_WHAT IS NEEDED_:
If a line below contains the string "plus", return that line.

Items from a data source:
BEGIN
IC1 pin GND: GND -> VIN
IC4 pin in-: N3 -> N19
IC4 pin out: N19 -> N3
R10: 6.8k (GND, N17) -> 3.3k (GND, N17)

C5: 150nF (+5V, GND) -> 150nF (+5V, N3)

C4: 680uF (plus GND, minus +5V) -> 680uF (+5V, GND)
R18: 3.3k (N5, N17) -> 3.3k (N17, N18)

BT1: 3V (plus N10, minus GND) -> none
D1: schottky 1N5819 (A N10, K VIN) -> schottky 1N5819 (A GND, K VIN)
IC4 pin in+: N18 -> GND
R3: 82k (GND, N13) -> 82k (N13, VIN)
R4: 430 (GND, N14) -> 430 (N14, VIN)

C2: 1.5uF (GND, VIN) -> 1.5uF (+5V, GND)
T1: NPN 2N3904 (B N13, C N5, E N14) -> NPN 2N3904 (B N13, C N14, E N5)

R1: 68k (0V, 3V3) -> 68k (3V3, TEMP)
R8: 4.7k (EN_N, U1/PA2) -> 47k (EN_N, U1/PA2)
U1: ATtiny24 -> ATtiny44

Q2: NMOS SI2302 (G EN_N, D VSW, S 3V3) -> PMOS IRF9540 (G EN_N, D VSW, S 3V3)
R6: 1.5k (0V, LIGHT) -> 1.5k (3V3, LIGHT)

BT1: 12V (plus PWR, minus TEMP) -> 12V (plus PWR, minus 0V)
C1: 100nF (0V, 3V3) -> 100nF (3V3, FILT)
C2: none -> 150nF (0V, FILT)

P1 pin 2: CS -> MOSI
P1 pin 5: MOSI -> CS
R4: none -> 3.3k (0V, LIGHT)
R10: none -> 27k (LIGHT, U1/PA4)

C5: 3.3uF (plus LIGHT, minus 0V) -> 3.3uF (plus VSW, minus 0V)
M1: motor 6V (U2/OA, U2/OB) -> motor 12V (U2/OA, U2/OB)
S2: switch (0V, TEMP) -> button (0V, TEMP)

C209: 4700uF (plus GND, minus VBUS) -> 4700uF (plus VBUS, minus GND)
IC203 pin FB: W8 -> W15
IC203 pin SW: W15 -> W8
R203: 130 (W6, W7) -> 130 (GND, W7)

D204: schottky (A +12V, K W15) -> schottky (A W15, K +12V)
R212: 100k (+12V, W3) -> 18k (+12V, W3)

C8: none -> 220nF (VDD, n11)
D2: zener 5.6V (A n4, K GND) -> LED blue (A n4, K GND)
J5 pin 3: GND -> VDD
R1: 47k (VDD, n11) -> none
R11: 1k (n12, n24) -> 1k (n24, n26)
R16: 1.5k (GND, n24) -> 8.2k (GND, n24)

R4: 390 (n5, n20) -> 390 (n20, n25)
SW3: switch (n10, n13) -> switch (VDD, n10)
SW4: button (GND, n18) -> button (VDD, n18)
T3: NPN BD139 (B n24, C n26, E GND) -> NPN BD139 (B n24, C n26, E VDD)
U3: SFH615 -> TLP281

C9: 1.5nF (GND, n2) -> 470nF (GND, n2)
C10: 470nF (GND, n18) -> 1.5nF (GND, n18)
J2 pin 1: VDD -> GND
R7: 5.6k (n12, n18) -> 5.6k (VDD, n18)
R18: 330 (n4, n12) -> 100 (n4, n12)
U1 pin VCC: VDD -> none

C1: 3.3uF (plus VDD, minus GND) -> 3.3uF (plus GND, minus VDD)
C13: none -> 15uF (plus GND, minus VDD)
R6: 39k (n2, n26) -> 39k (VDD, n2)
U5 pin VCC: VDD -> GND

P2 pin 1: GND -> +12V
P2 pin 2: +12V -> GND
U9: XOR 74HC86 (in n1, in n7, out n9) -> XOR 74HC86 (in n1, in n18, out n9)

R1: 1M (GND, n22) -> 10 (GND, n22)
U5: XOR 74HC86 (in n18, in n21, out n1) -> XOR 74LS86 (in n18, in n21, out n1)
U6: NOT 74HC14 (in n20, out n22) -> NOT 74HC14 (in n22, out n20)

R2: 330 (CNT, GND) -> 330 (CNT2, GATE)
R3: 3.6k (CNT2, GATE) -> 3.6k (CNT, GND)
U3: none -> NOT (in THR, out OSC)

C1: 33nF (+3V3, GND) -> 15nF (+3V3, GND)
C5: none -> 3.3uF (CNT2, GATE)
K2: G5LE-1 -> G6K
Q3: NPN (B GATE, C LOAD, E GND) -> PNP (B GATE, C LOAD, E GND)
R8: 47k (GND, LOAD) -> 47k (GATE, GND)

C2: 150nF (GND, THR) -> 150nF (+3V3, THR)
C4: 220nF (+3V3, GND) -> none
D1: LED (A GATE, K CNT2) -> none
END
_EXERCISE RESPONSE_:
C4: 680uF (plus GND, minus +5V) -> 680uF (+5V, GND)
BT1: 3V (plus N10, minus GND) -> none
BT1: 12V (plus PWR, minus TEMP) -> 12V (plus PWR, minus 0V)
C5: 3.3uF (plus LIGHT, minus 0V) -> 3.3uF (plus VSW, minus 0V)
C209: 4700uF (plus GND, minus VBUS) -> 4700uF (plus VBUS, minus GND)
C1: 3.3uF (plus VDD, minus GND) -> 3.3uF (plus GND, minus VDD)
C13: none -> 15uF (plus GND, minus VDD)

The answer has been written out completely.